### Task directions
Give back exactly the lines of the material below, starting with the line with "camera: 90 degrees right, 5 degrees up" and going on through the line with "(637, 167) = (485, 384): white dice -> none".

### Given entries
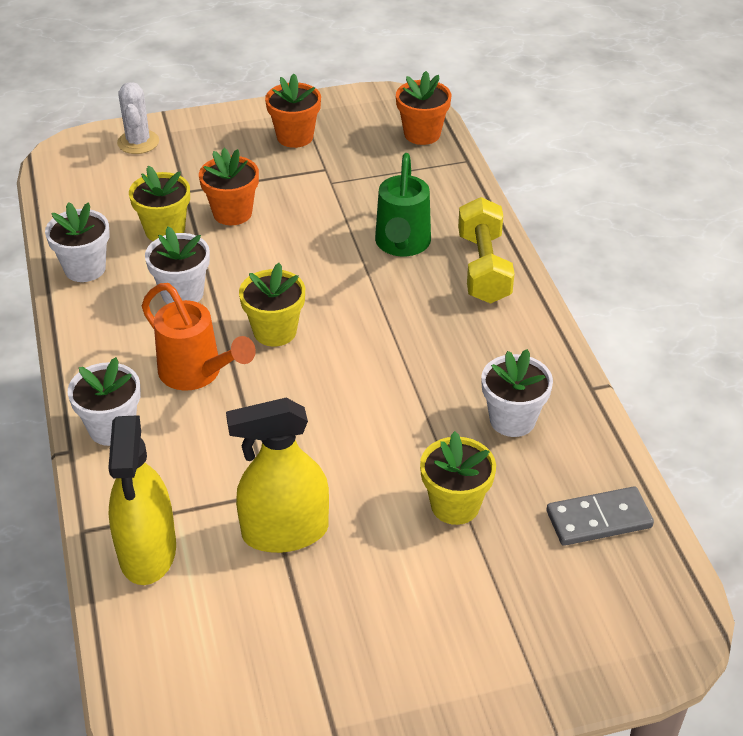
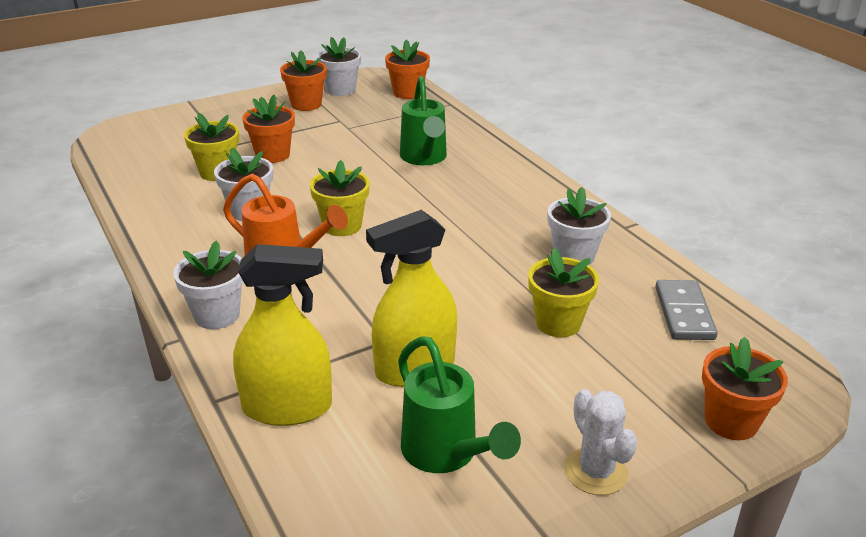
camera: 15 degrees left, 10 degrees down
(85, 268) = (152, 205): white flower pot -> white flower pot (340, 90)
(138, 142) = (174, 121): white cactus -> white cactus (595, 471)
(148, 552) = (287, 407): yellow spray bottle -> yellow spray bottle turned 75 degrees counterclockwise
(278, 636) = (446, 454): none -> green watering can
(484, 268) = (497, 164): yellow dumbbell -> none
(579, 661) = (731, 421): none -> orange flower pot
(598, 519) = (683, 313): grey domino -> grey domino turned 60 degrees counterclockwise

--

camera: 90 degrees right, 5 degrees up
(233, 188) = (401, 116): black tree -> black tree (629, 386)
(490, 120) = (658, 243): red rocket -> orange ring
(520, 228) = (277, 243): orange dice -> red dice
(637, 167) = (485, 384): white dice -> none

==

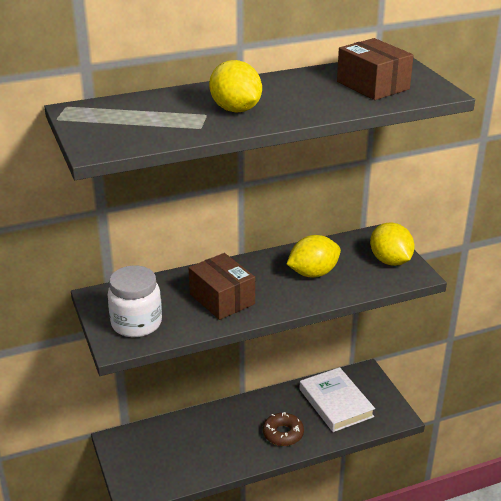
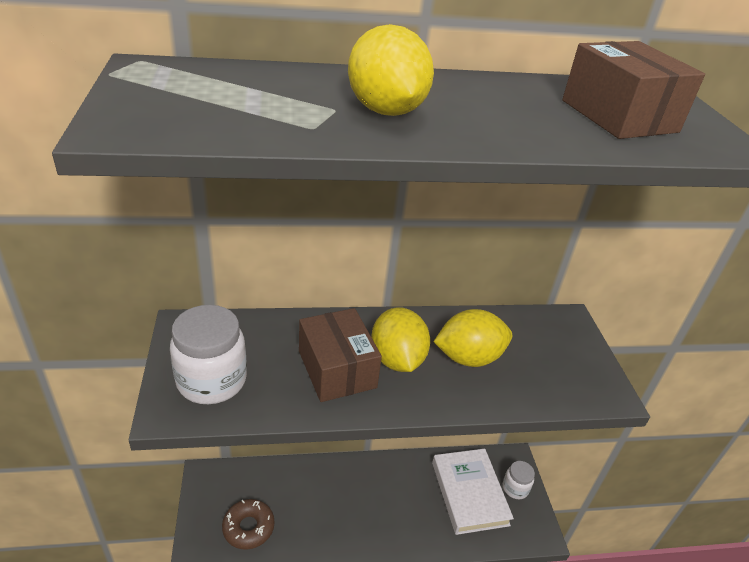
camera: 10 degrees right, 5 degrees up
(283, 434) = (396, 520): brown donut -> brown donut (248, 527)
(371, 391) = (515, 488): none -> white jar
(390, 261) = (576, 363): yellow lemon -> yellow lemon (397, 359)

### Solution
camera: 90 degrees right, 5 degrees up
(233, 188) = (401, 116): black tree -> black tree (629, 386)
(490, 120) = (658, 243): red rocket -> orange ring
(520, 228) = (277, 243): orange dice -> red dice
(637, 167) = (485, 384): white dice -> none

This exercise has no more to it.